_WORK ITEM_
Wherever the word "SCALE" shows up in the data, report the line it sits in.

_SUPPLIED MATERIAL_
=== Begin Enclosure ===

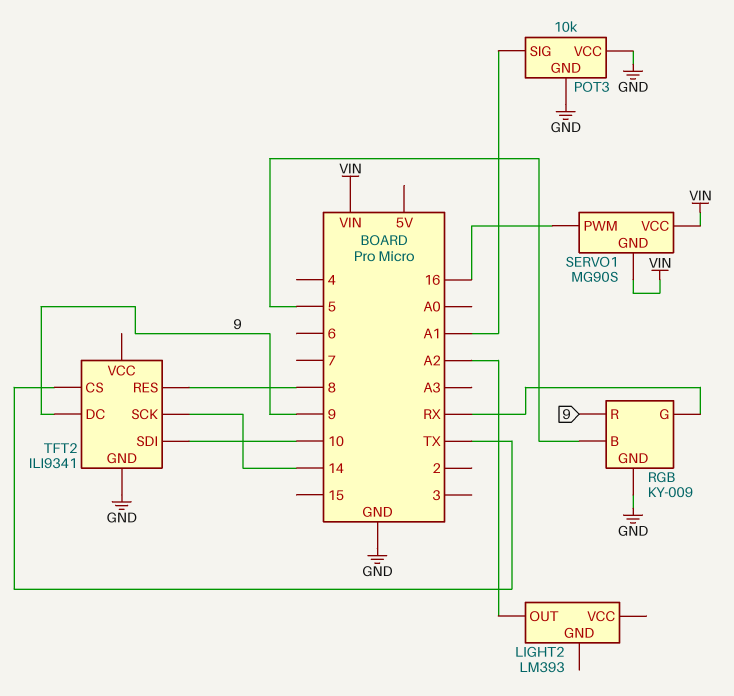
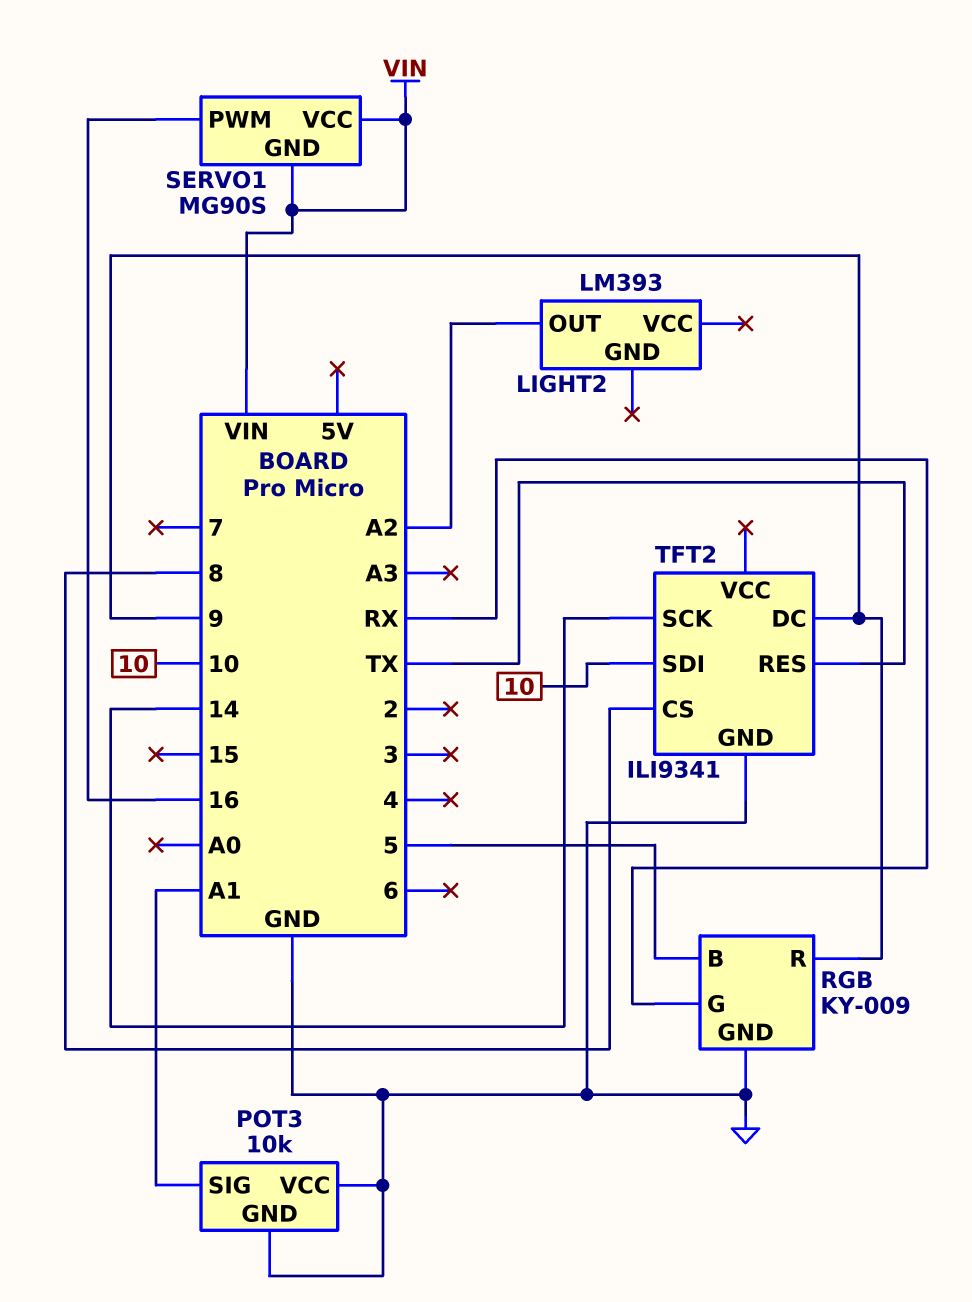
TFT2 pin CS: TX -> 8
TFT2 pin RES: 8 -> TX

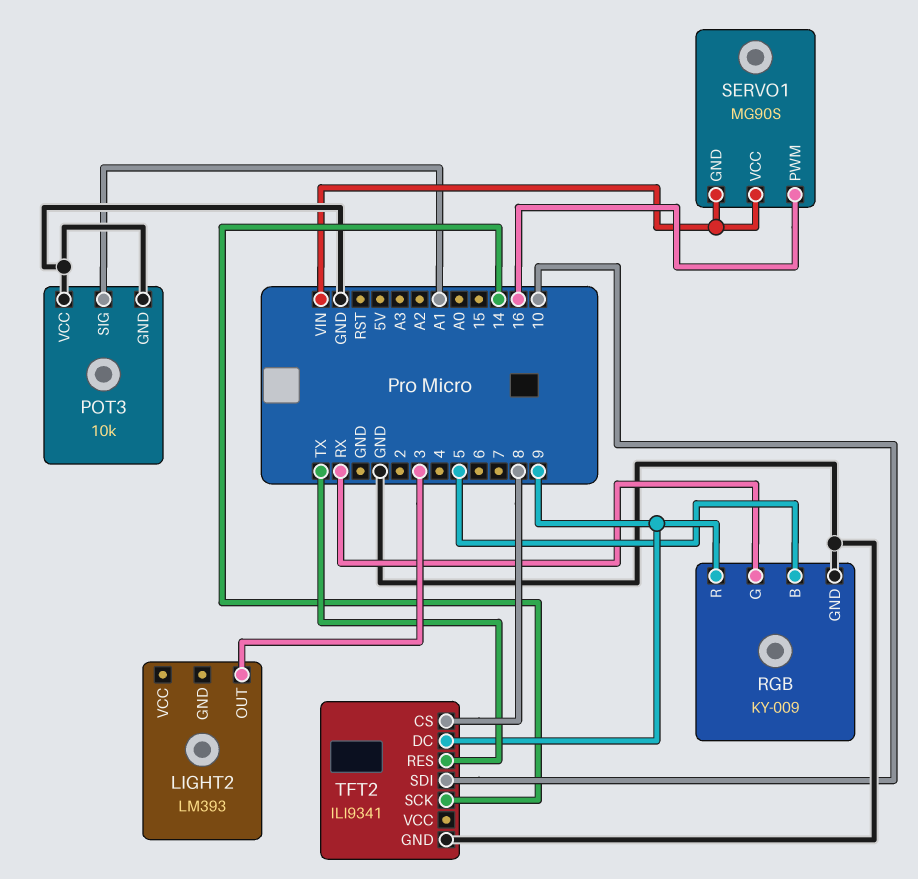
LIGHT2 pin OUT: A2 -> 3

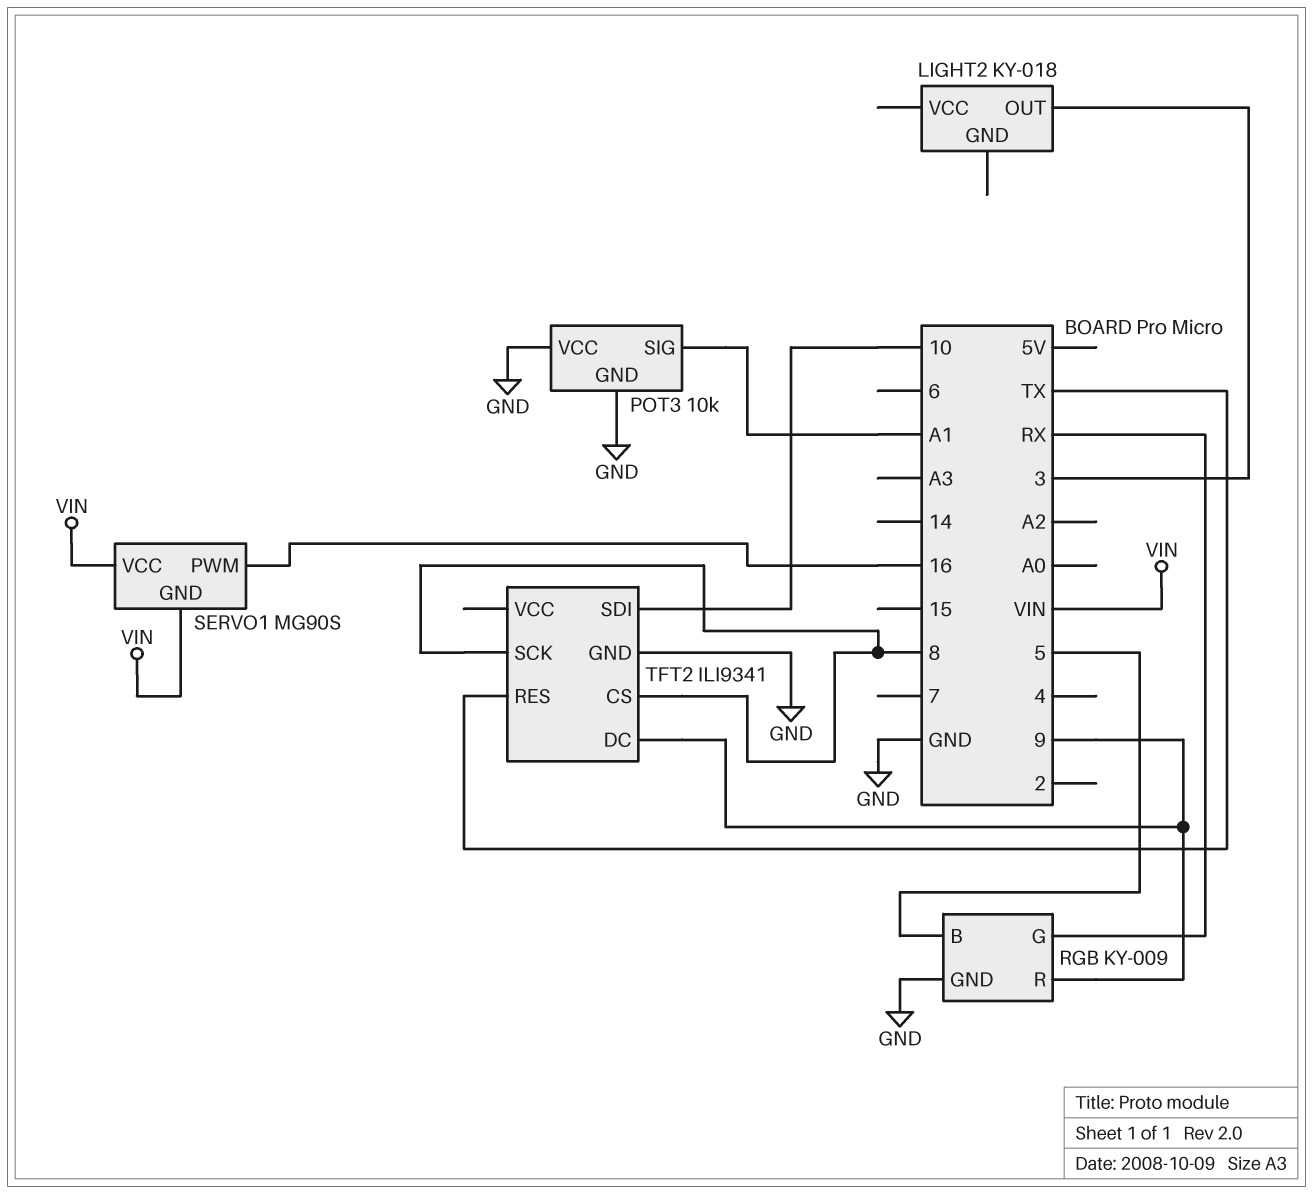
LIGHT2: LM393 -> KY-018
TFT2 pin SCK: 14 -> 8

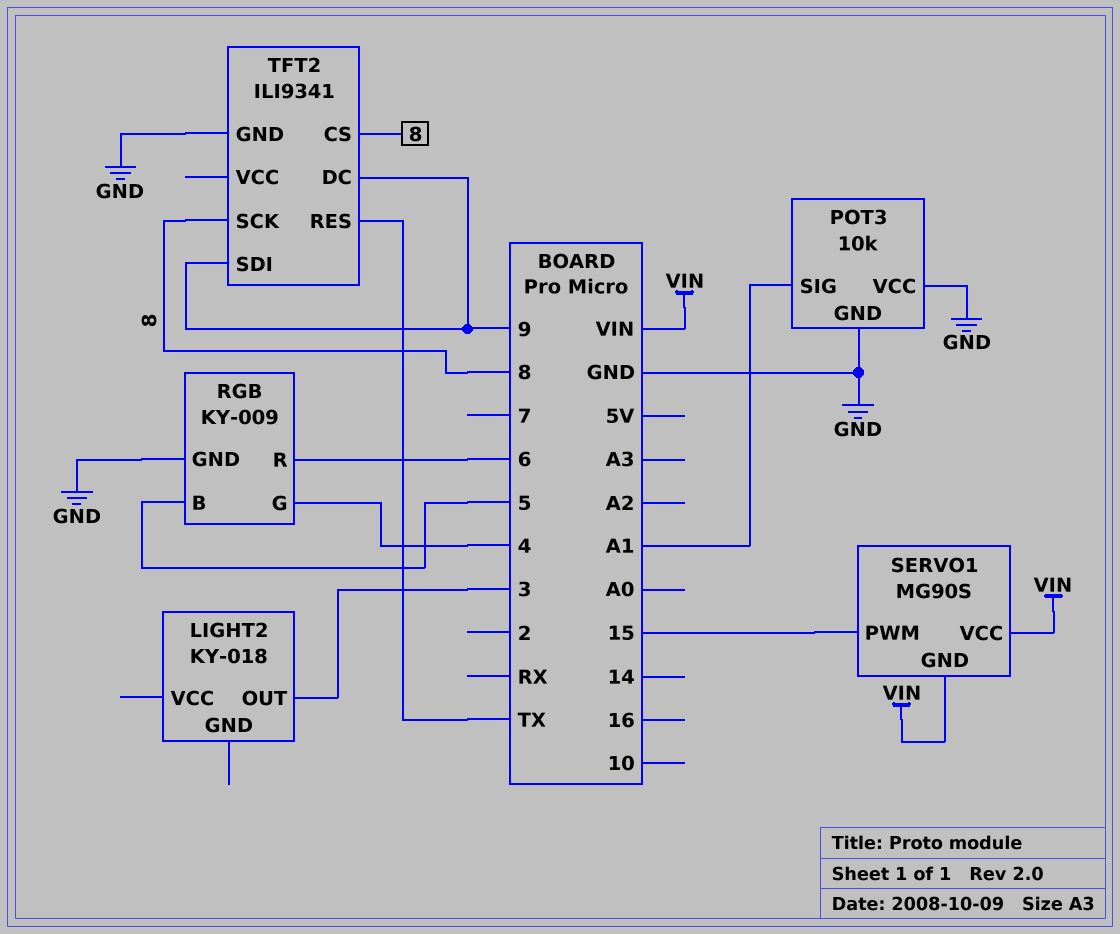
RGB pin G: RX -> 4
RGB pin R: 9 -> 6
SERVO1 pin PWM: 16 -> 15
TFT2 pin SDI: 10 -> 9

=== End Enclosure ===
=== Begin Enclosure ===

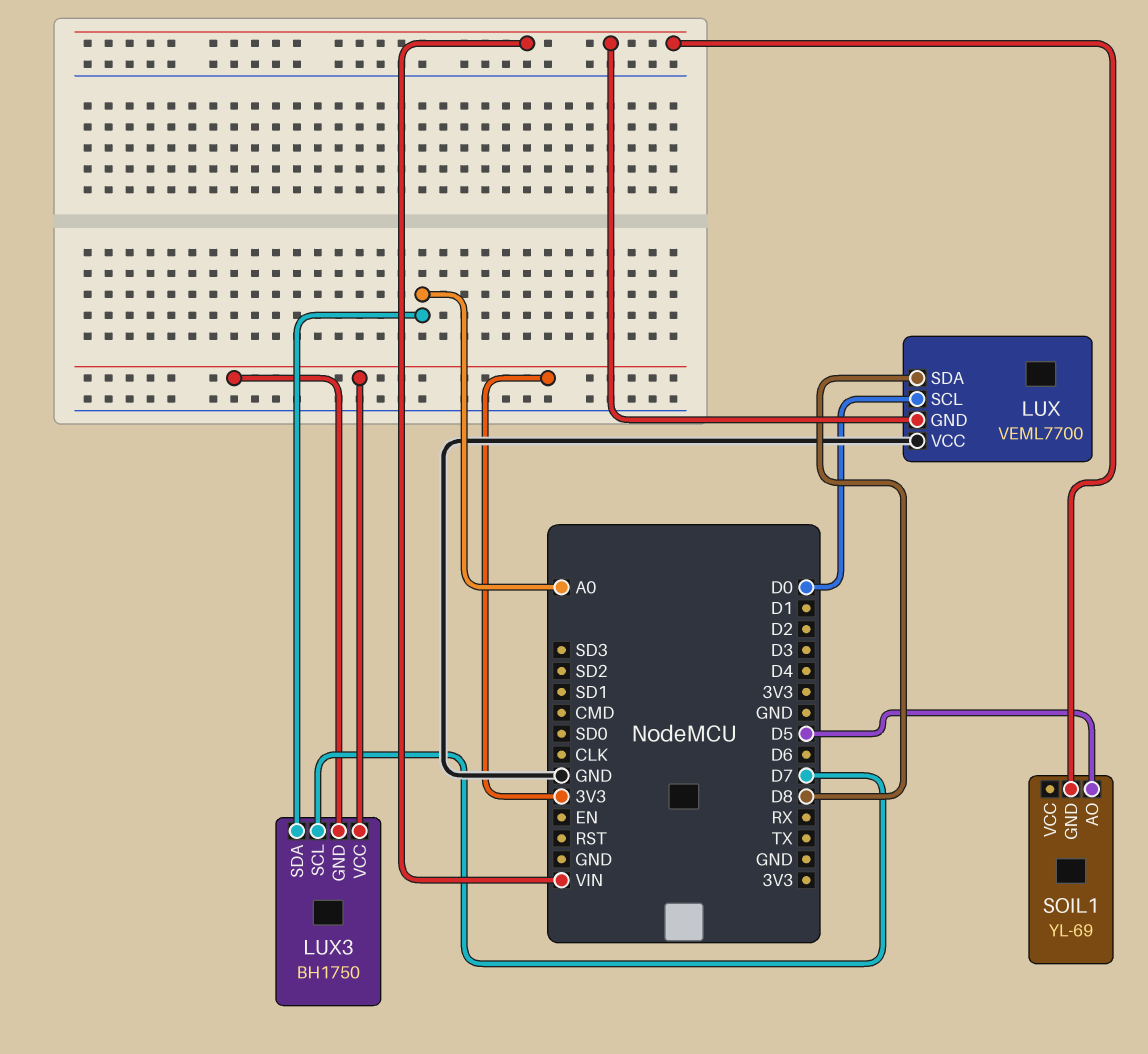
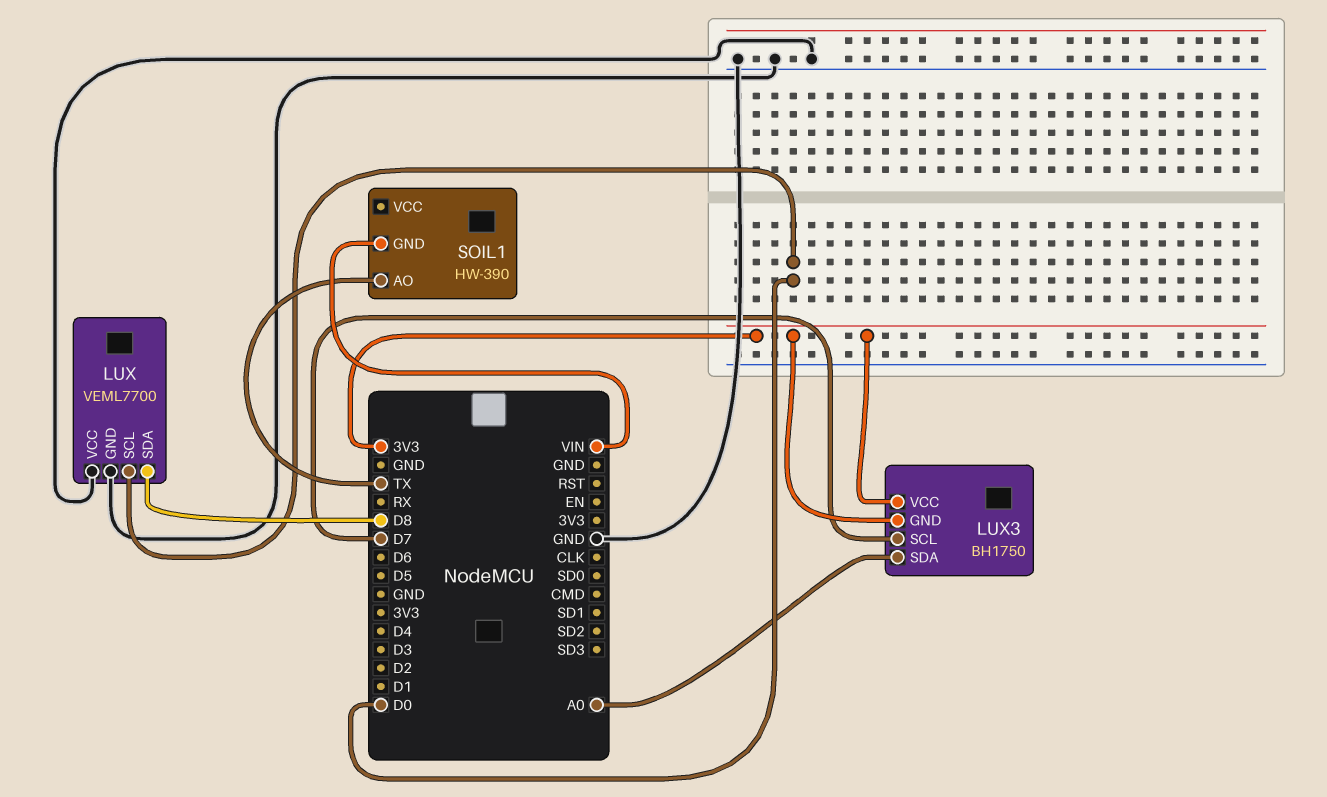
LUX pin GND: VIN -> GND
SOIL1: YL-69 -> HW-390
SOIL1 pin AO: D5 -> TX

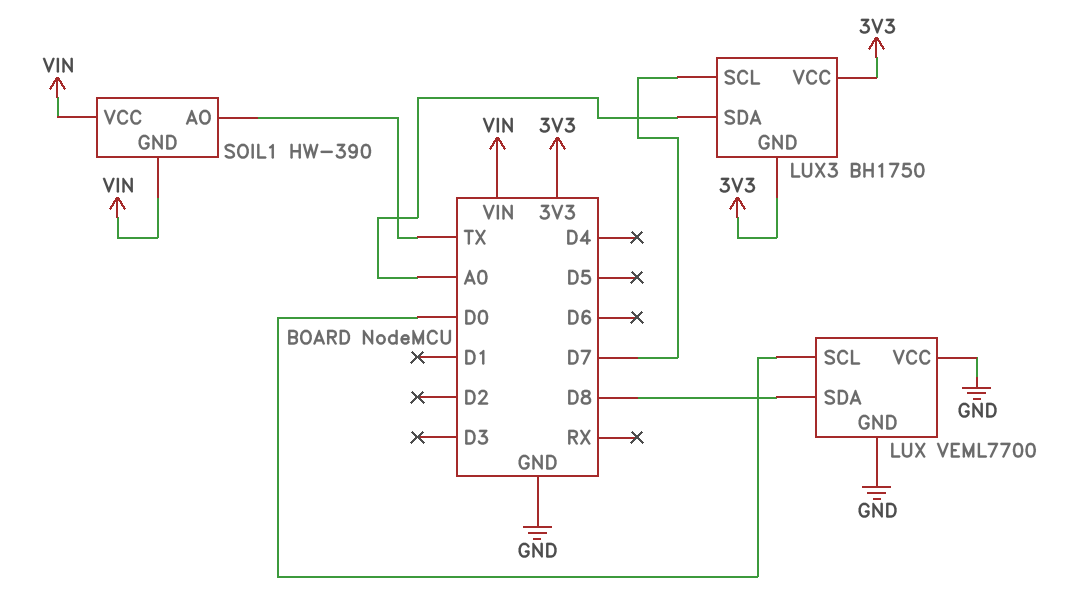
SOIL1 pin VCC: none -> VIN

=== End Enclosure ===
=== Begin Enclosure ===

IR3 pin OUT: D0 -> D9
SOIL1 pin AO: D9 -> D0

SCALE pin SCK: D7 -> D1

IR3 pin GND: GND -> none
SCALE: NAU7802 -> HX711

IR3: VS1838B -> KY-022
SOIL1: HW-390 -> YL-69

=== End Enclosure ===

_SOLUTION TO THIS PROBLEM_
SCALE pin SCK: D7 -> D1
SCALE: NAU7802 -> HX711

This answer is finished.